[[ Materials provided, beginning ]]

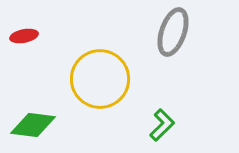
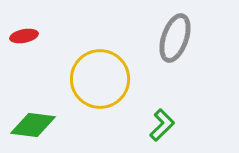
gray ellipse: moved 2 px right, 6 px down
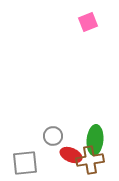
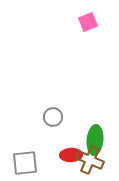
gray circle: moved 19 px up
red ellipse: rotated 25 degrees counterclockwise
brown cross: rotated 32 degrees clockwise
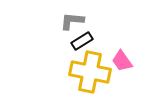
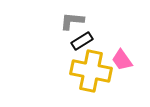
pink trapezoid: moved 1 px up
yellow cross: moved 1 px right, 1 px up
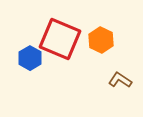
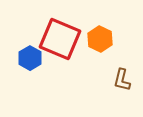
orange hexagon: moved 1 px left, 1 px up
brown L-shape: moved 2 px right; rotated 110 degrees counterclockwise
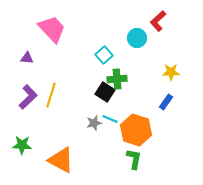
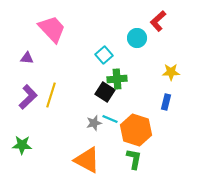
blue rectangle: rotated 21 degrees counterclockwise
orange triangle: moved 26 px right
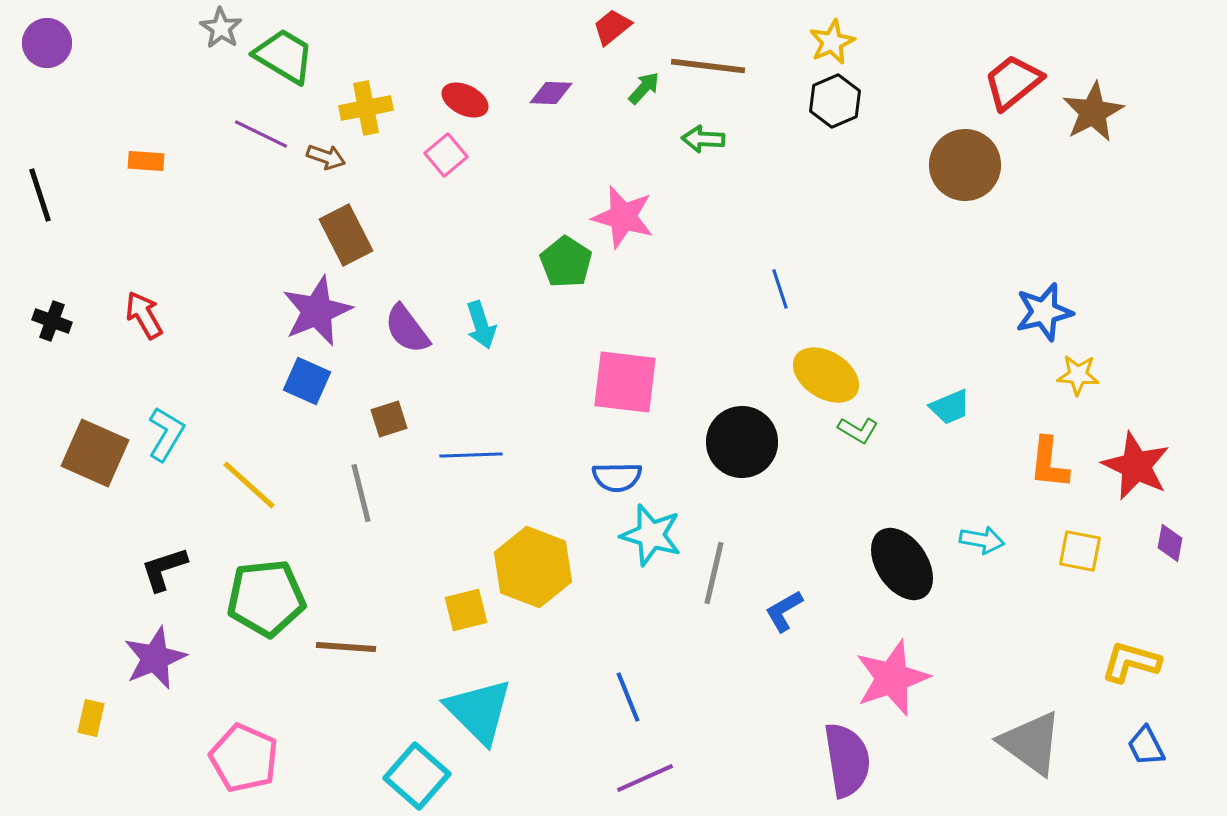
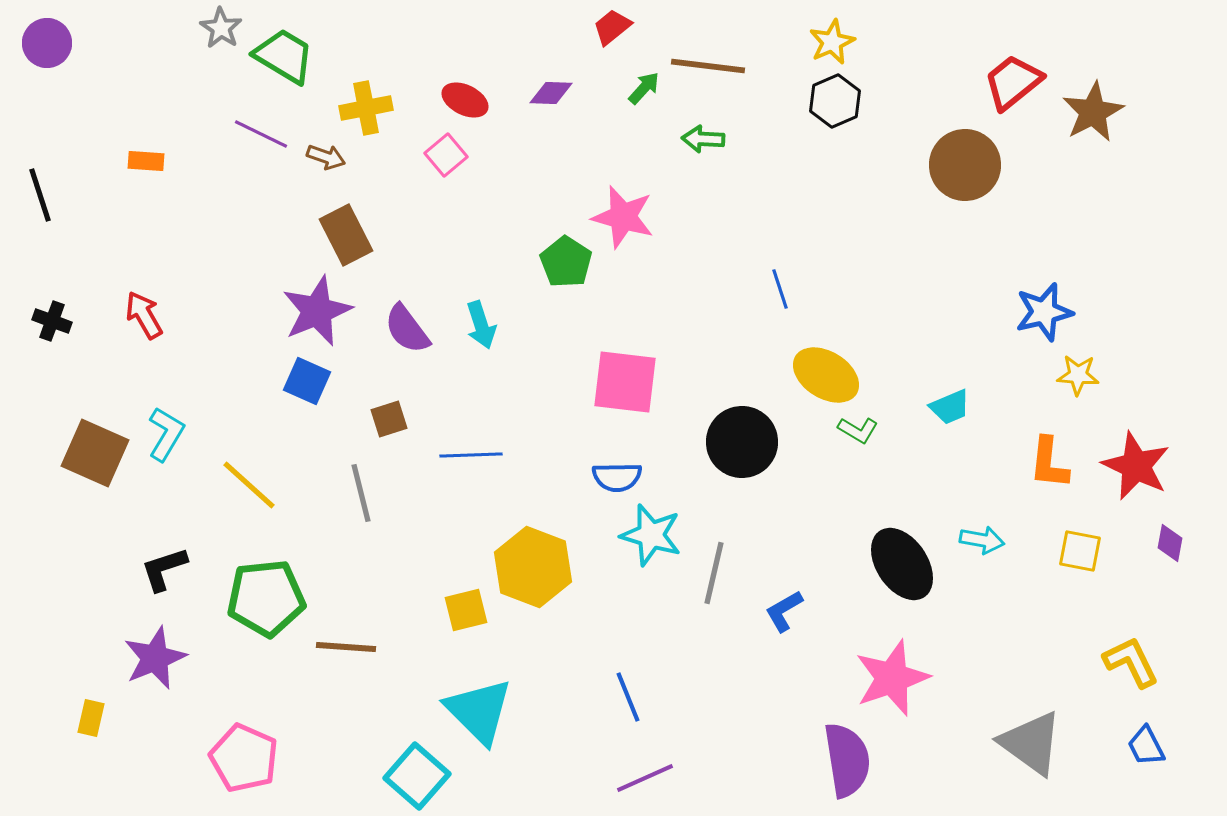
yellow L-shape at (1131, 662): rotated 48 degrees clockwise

[[ Materials provided, end ]]
[[ Materials provided, beginning ]]

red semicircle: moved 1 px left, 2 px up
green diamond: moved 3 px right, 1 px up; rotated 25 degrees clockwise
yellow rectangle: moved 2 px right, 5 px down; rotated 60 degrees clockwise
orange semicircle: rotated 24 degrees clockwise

[[ Materials provided, end ]]

◆ Work task ◆
"red ellipse: rotated" marks the first line to copy, and "yellow L-shape at" marks the last. Repeat that stretch above exactly, with no pictures.

◆ Task solution ◆
red ellipse: rotated 25 degrees counterclockwise
brown cross: rotated 32 degrees clockwise
pink trapezoid: moved 1 px up
yellow cross: moved 1 px right, 1 px up
orange hexagon: moved 1 px left, 1 px up
brown L-shape: moved 2 px right; rotated 110 degrees counterclockwise
blue rectangle: rotated 21 degrees counterclockwise
orange triangle: moved 26 px right
yellow L-shape at (1131, 662): rotated 48 degrees clockwise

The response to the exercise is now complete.